Everything from the opening line of the records below up to and including the line containing "yellow cross at" should be retyped exactly, minus the pictures.

━━ Entries provided ━━

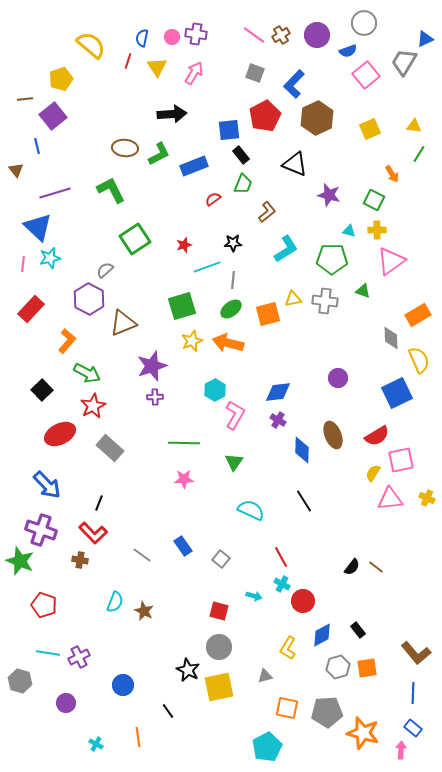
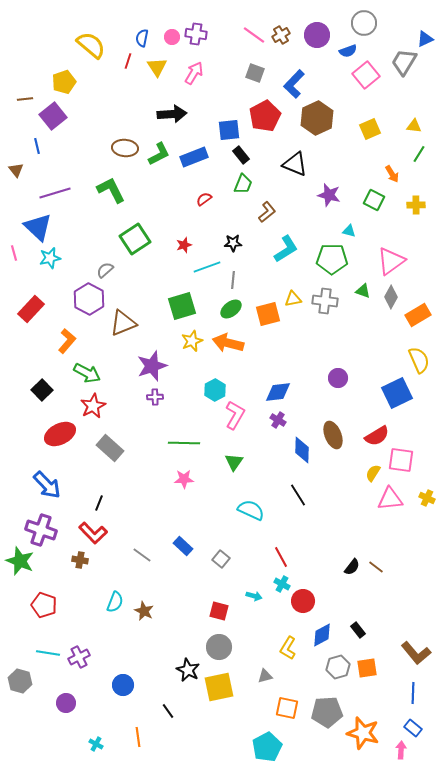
yellow pentagon at (61, 79): moved 3 px right, 3 px down
blue rectangle at (194, 166): moved 9 px up
red semicircle at (213, 199): moved 9 px left
yellow cross at (377, 230): moved 39 px right, 25 px up
pink line at (23, 264): moved 9 px left, 11 px up; rotated 21 degrees counterclockwise
gray diamond at (391, 338): moved 41 px up; rotated 30 degrees clockwise
pink square at (401, 460): rotated 20 degrees clockwise
black line at (304, 501): moved 6 px left, 6 px up
blue rectangle at (183, 546): rotated 12 degrees counterclockwise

━━━

- Response below
yellow pentagon at (61, 79): moved 3 px right, 3 px down
blue rectangle at (194, 166): moved 9 px up
red semicircle at (213, 199): moved 9 px left
yellow cross at (377, 230): moved 39 px right, 25 px up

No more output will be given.